## What to produce
Search each line below for the word "brick" and list those that contain it.

## The data
"""

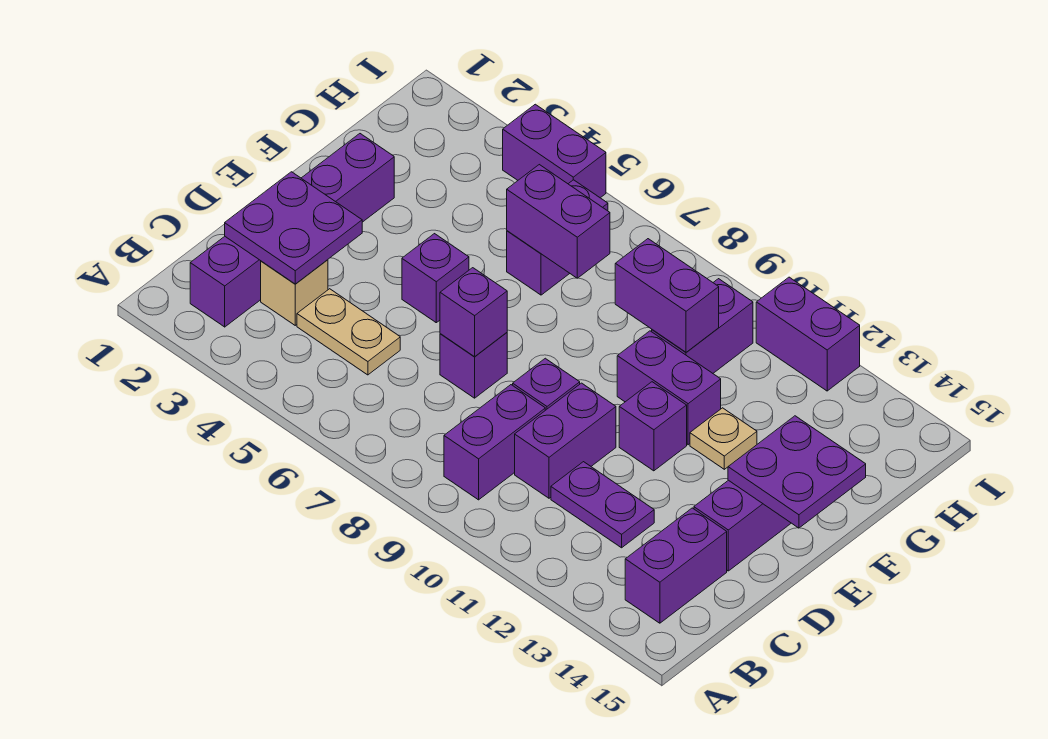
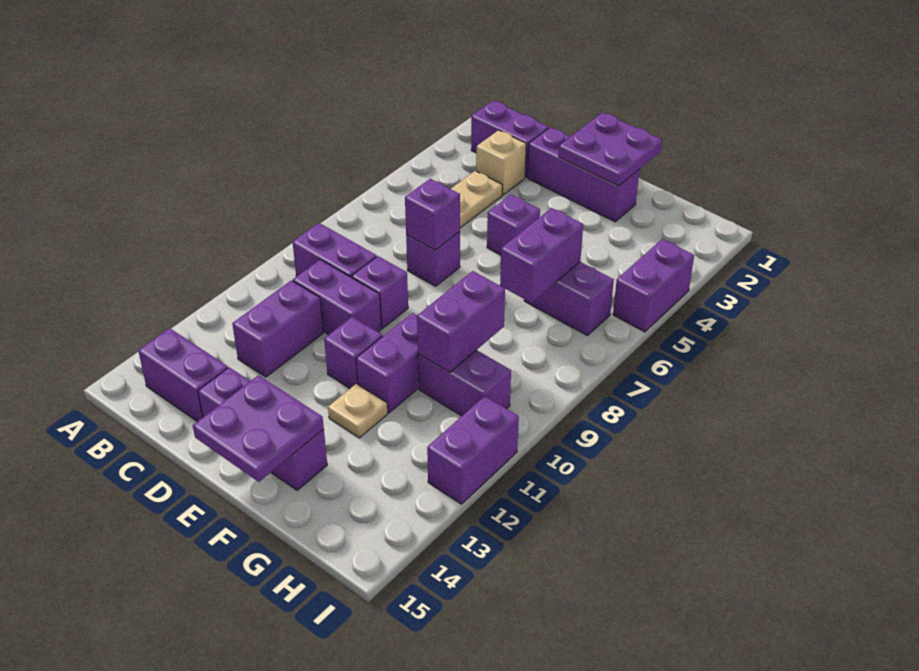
purple plate C2:D3 level 2 -> purple plate E1:F2 level 2
purple plate C11:C12 level 1 -> purple brick C11:C12 level 1

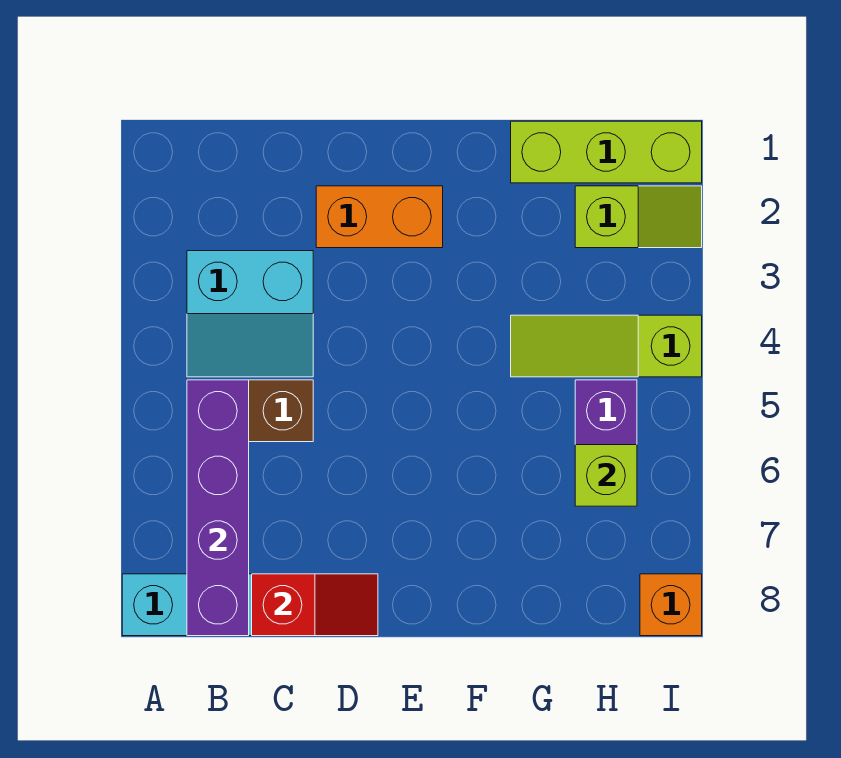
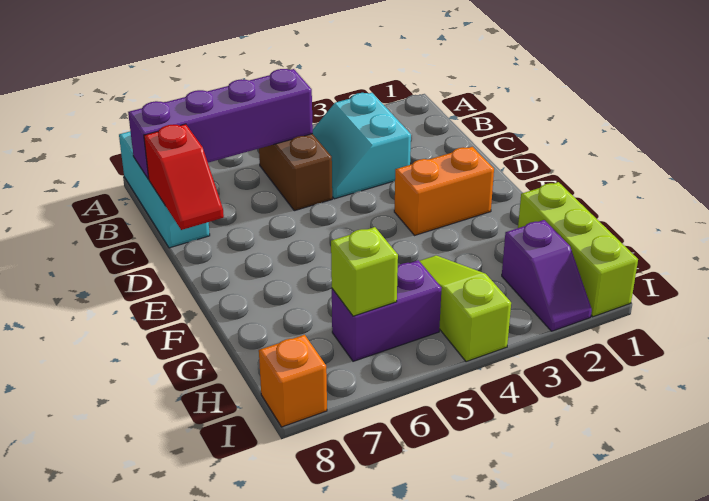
orange brick D2:E2 level 1 -> orange brick E2:E3 level 1
lime slope H2:I2 level 1 top H -> purple slope H2:I2 level 1 top H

"""

## Your solution
purple plate C11:C12 level 1 -> purple brick C11:C12 level 1
orange brick D2:E2 level 1 -> orange brick E2:E3 level 1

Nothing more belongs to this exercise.